DATASET EXTRACT START

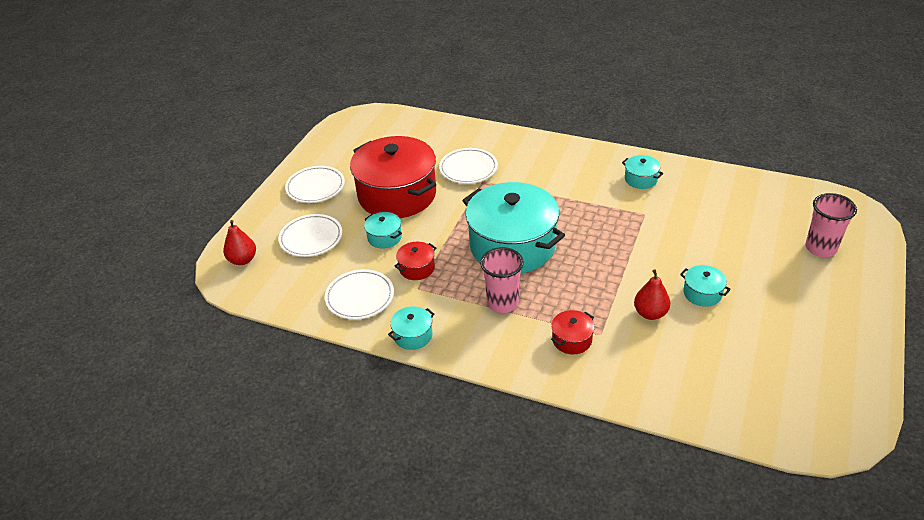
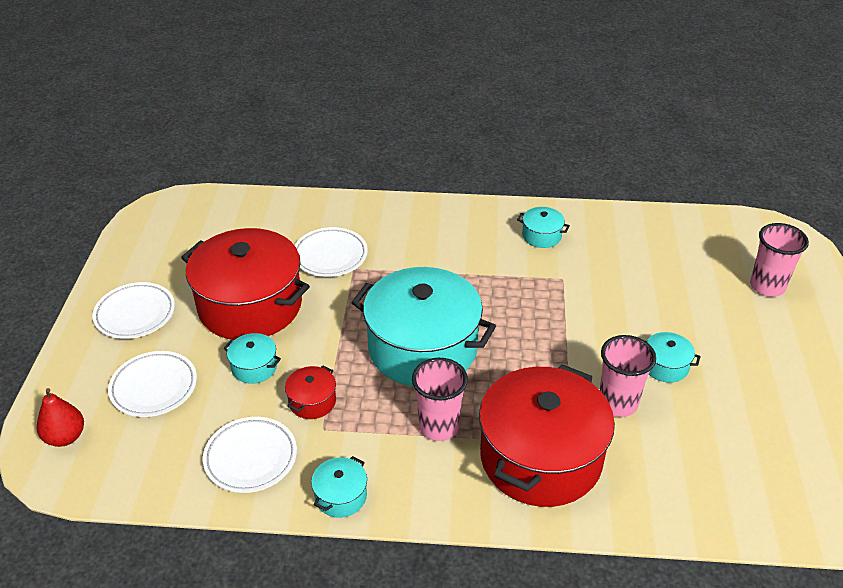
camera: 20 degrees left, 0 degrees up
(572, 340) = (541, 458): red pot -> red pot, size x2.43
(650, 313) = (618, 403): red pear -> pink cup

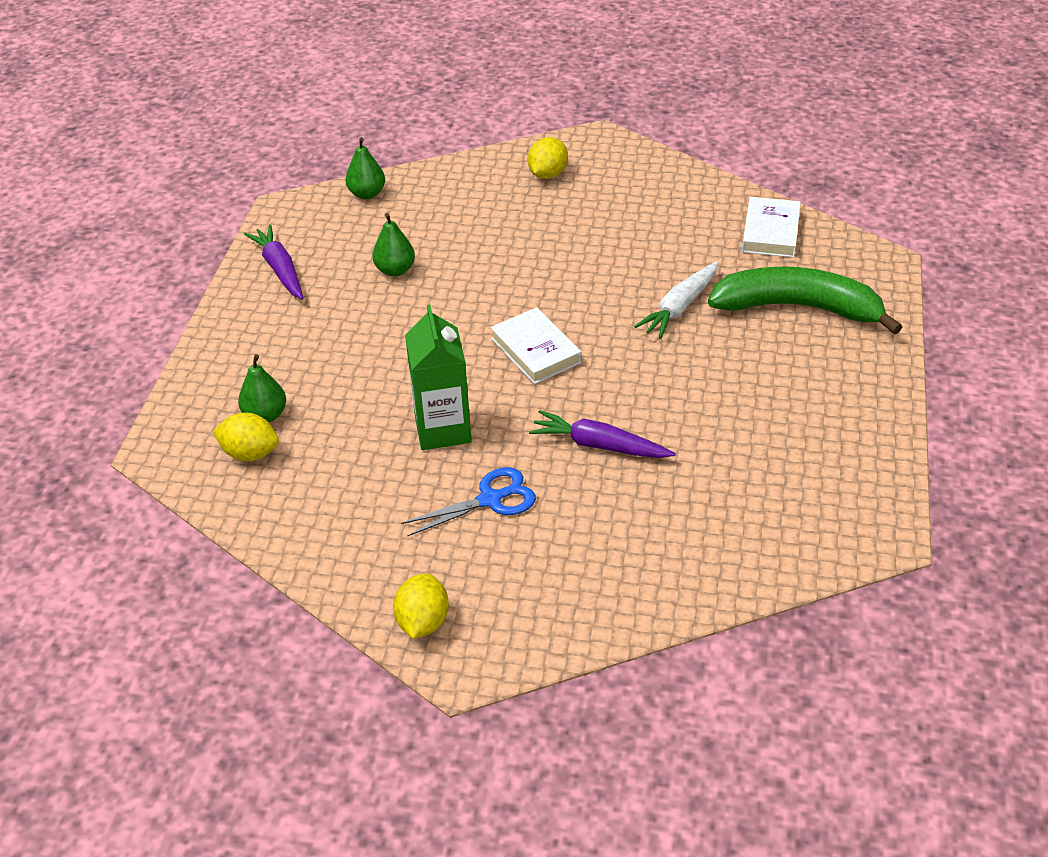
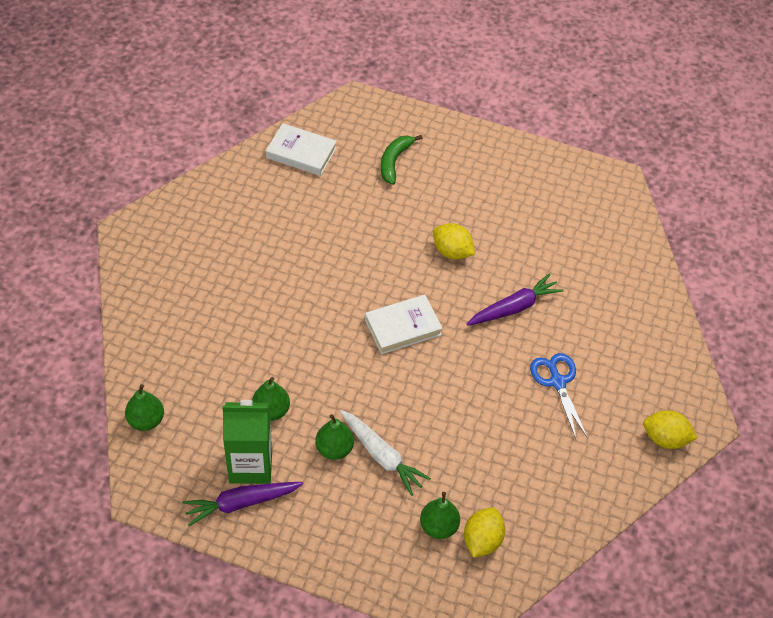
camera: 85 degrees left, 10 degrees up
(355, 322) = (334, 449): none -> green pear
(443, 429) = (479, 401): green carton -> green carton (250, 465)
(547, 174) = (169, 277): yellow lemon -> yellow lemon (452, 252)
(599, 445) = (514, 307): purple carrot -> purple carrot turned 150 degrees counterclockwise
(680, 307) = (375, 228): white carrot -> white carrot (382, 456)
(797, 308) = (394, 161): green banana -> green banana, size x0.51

DATASET EXTRACT END
DATASET EXTRACT START

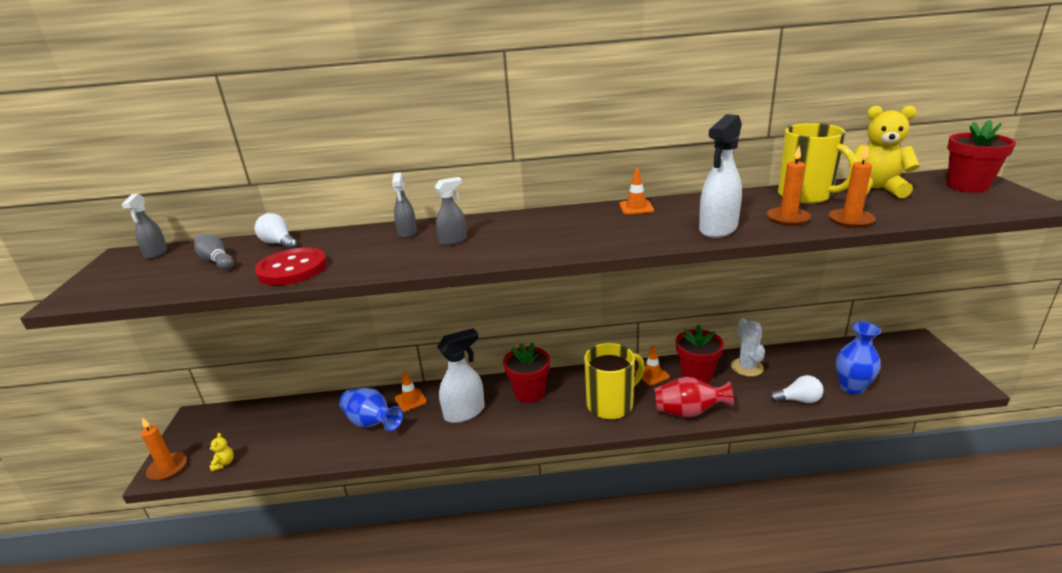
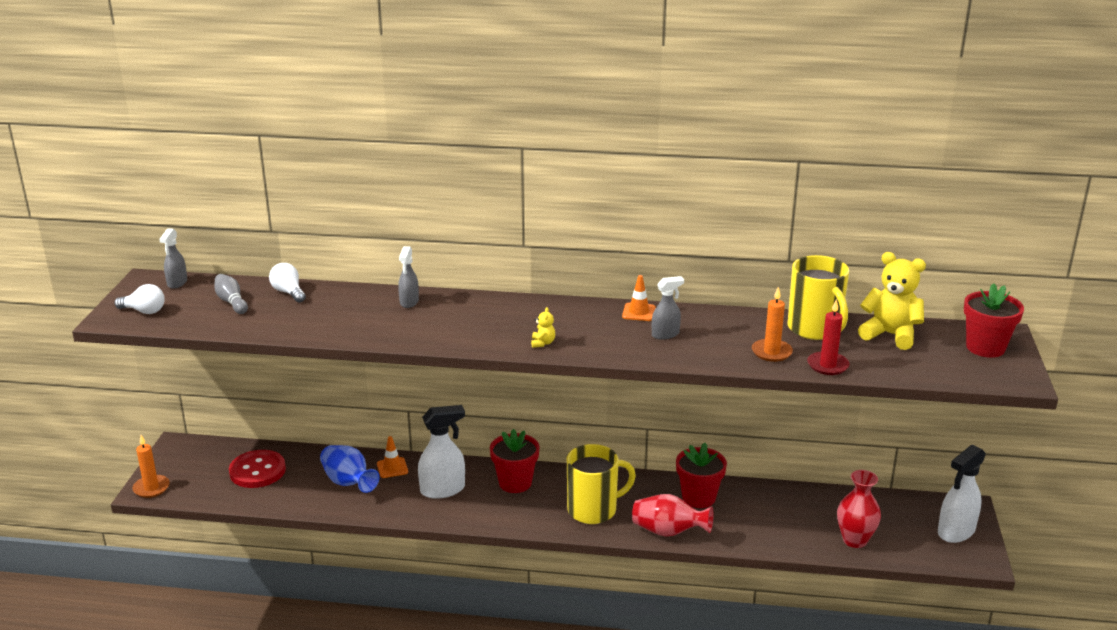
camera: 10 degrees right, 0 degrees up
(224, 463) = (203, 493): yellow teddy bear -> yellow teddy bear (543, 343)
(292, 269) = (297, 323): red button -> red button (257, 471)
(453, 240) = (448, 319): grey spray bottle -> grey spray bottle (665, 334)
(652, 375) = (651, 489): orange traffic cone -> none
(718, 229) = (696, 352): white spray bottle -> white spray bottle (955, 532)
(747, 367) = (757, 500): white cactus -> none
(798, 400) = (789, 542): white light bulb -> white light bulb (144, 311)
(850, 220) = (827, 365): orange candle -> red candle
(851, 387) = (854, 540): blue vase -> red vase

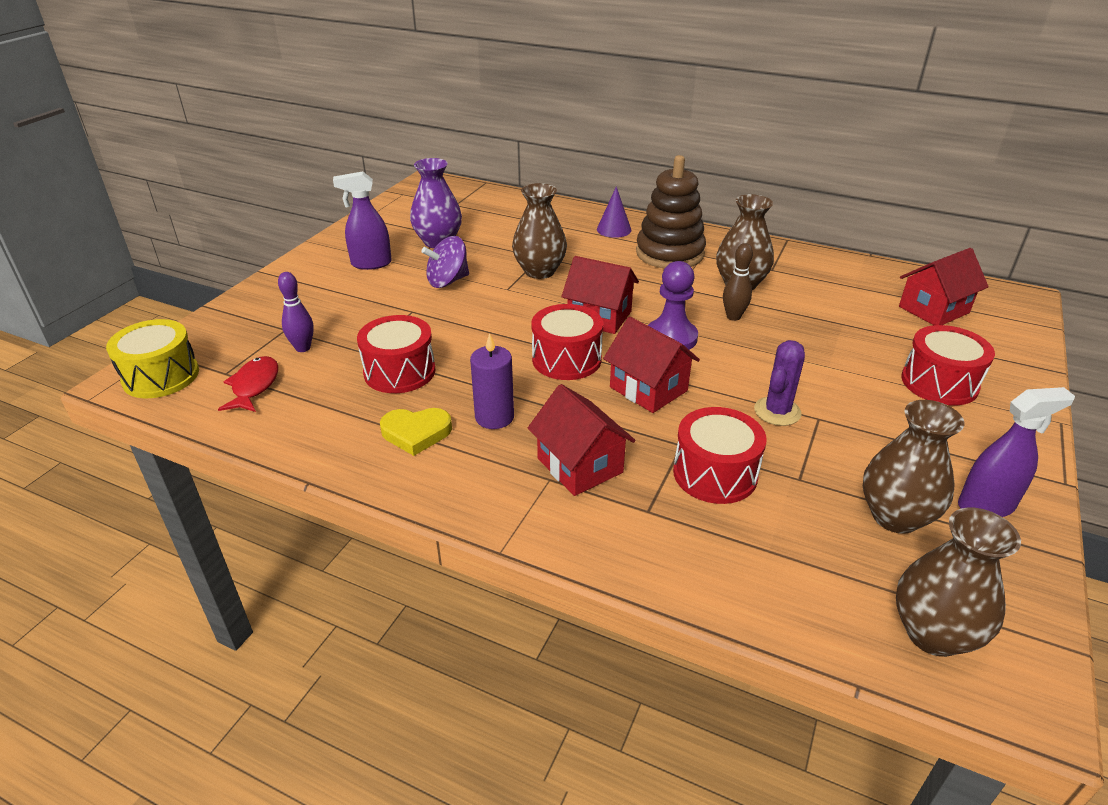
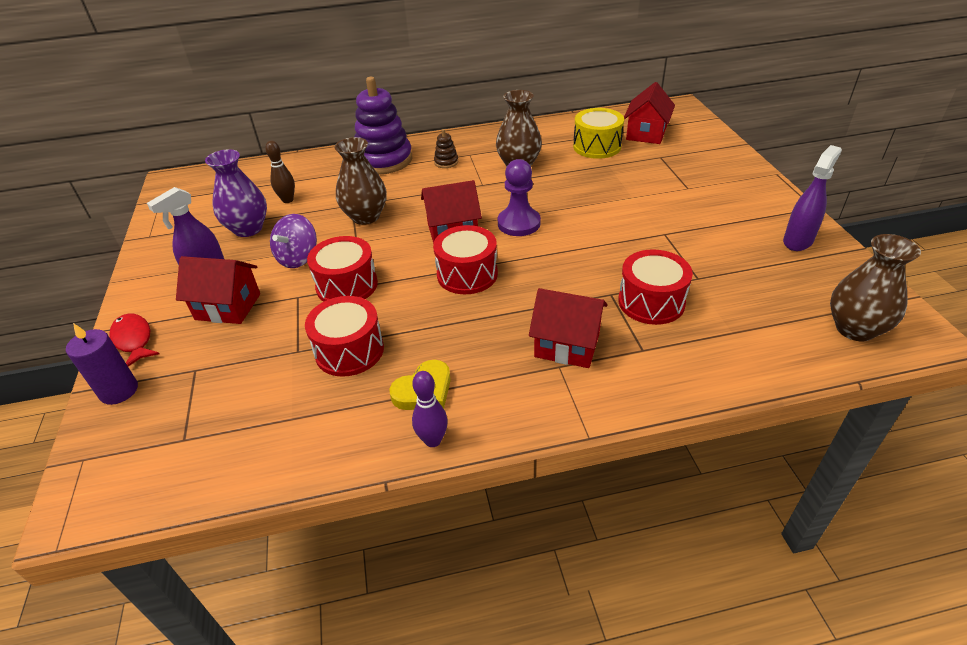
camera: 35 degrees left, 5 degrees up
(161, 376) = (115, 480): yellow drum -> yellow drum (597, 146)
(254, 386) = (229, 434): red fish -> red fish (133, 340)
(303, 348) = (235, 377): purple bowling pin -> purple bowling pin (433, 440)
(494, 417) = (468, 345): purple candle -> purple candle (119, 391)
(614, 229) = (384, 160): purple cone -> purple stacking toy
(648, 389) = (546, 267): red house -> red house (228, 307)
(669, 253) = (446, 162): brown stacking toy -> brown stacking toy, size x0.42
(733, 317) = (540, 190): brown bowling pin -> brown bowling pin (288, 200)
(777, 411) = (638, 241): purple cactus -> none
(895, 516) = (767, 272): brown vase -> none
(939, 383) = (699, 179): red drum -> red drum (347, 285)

DATASET EXTRACT END
DATASET EXTRACT START

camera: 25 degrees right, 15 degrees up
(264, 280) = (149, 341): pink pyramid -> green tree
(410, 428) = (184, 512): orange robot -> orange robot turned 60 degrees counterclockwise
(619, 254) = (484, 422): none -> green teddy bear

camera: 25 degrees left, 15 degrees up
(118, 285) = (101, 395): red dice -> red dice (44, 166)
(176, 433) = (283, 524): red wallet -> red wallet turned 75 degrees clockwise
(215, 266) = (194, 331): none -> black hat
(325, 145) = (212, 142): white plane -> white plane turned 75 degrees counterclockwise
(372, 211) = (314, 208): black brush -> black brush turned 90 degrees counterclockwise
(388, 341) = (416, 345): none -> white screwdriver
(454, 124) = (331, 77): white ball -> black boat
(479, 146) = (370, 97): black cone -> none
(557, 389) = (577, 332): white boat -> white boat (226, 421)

DATASET EXTRACT END

* [EXERCISE INSTRUCTIONS]: Each line above that has the word "camera" should be copied.

* [SOLUTION FOR THIS EXERCISE]:
camera: 20 degrees left, 0 degrees up
camera: 85 degrees left, 10 degrees up
camera: 10 degrees right, 0 degrees up
camera: 35 degrees left, 5 degrees up
camera: 25 degrees right, 15 degrees up
camera: 25 degrees left, 15 degrees up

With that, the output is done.